WORK REQUIRED — Repeat the data. Keep each line identical.

INFORMATION SUPPLIED —
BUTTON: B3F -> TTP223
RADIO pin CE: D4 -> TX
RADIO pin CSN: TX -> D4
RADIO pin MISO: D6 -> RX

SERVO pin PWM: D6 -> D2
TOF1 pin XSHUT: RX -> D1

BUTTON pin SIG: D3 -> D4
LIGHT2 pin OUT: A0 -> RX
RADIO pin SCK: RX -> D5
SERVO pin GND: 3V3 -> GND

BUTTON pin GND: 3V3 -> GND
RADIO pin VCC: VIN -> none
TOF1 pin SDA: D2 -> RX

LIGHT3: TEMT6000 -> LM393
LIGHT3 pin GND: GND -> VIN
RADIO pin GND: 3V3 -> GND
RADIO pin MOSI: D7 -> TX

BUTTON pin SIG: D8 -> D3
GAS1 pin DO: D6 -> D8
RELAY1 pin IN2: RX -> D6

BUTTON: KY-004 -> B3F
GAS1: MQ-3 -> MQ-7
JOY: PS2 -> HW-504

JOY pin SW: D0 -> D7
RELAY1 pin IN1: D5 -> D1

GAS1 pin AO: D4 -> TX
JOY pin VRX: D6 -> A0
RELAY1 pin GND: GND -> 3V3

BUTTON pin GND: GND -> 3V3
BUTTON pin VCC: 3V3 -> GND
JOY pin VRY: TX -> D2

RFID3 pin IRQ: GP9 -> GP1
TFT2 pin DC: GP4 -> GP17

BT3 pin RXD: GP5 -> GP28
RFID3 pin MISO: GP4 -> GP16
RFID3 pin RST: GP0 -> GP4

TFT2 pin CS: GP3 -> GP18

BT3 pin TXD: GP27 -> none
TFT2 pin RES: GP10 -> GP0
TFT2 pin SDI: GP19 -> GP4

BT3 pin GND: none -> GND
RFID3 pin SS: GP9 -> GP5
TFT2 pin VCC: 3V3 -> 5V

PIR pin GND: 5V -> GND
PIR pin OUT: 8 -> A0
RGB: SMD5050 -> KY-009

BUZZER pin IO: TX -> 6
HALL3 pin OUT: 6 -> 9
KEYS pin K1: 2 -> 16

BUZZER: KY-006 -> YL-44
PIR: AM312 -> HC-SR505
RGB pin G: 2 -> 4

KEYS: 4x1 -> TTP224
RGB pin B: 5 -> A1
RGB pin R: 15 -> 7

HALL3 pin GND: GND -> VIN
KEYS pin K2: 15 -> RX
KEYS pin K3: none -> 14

WRITTEN SOLUTION —
BUTTON: B3F -> TTP223
RADIO pin CE: D4 -> TX
RADIO pin CSN: TX -> D4
RADIO pin MISO: D6 -> RX

SERVO pin PWM: D6 -> D2
TOF1 pin XSHUT: RX -> D1

BUTTON pin SIG: D3 -> D4
LIGHT2 pin OUT: A0 -> RX
RADIO pin SCK: RX -> D5
SERVO pin GND: 3V3 -> GND

BUTTON pin GND: 3V3 -> GND
RADIO pin VCC: VIN -> none
TOF1 pin SDA: D2 -> RX

LIGHT3: TEMT6000 -> LM393
LIGHT3 pin GND: GND -> VIN
RADIO pin GND: 3V3 -> GND
RADIO pin MOSI: D7 -> TX

BUTTON pin SIG: D8 -> D3
GAS1 pin DO: D6 -> D8
RELAY1 pin IN2: RX -> D6

BUTTON: KY-004 -> B3F
GAS1: MQ-3 -> MQ-7
JOY: PS2 -> HW-504

JOY pin SW: D0 -> D7
RELAY1 pin IN1: D5 -> D1

GAS1 pin AO: D4 -> TX
JOY pin VRX: D6 -> A0
RELAY1 pin GND: GND -> 3V3

BUTTON pin GND: GND -> 3V3
BUTTON pin VCC: 3V3 -> GND
JOY pin VRY: TX -> D2

RFID3 pin IRQ: GP9 -> GP1
TFT2 pin DC: GP4 -> GP17

BT3 pin RXD: GP5 -> GP28
RFID3 pin MISO: GP4 -> GP16
RFID3 pin RST: GP0 -> GP4

TFT2 pin CS: GP3 -> GP18

BT3 pin TXD: GP27 -> none
TFT2 pin RES: GP10 -> GP0
TFT2 pin SDI: GP19 -> GP4

BT3 pin GND: none -> GND
RFID3 pin SS: GP9 -> GP5
TFT2 pin VCC: 3V3 -> 5V

PIR pin GND: 5V -> GND
PIR pin OUT: 8 -> A0
RGB: SMD5050 -> KY-009

BUZZER pin IO: TX -> 6
HALL3 pin OUT: 6 -> 9
KEYS pin K1: 2 -> 16

BUZZER: KY-006 -> YL-44
PIR: AM312 -> HC-SR505
RGB pin G: 2 -> 4

KEYS: 4x1 -> TTP224
RGB pin B: 5 -> A1
RGB pin R: 15 -> 7

HALL3 pin GND: GND -> VIN
KEYS pin K2: 15 -> RX
KEYS pin K3: none -> 14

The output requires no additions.